Requirement | The response should contain all of the records, copied exactly, and none of the images.
:: Exercise data ::
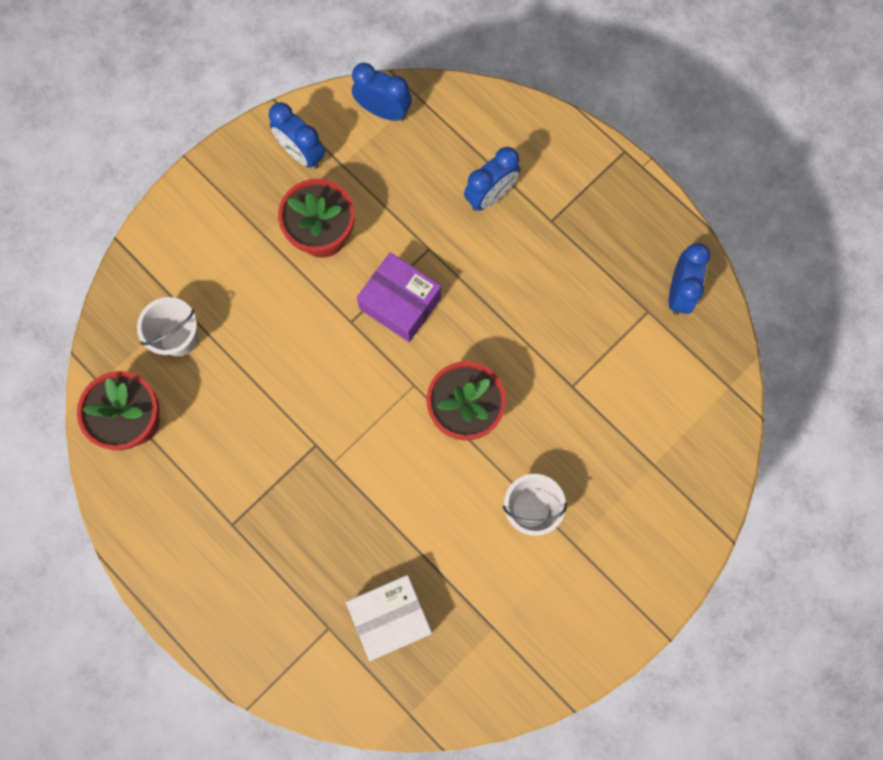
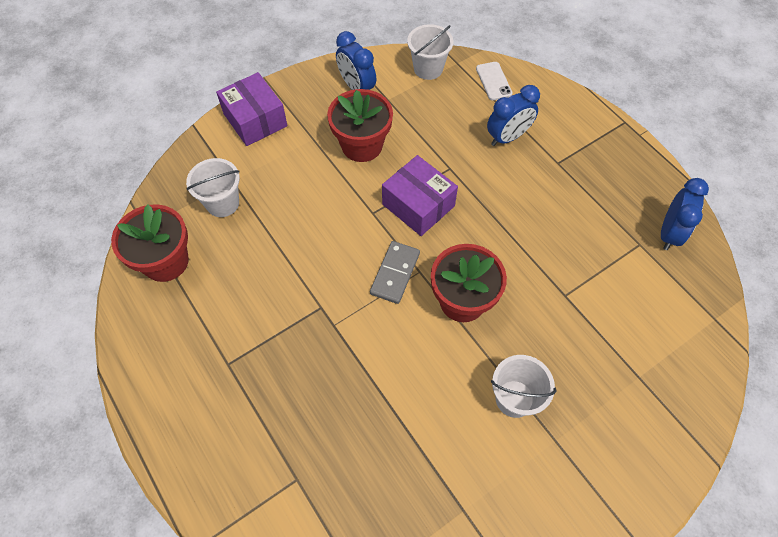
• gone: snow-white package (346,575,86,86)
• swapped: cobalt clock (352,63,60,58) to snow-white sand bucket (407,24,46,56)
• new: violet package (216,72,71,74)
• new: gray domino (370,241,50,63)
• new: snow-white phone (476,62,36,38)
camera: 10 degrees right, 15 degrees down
:::
Completed task |
• gone: snow-white package (346,575,86,86)
• swapped: cobalt clock (352,63,60,58) to snow-white sand bucket (407,24,46,56)
• new: violet package (216,72,71,74)
• new: gray domino (370,241,50,63)
• new: snow-white phone (476,62,36,38)
camera: 10 degrees right, 15 degrees down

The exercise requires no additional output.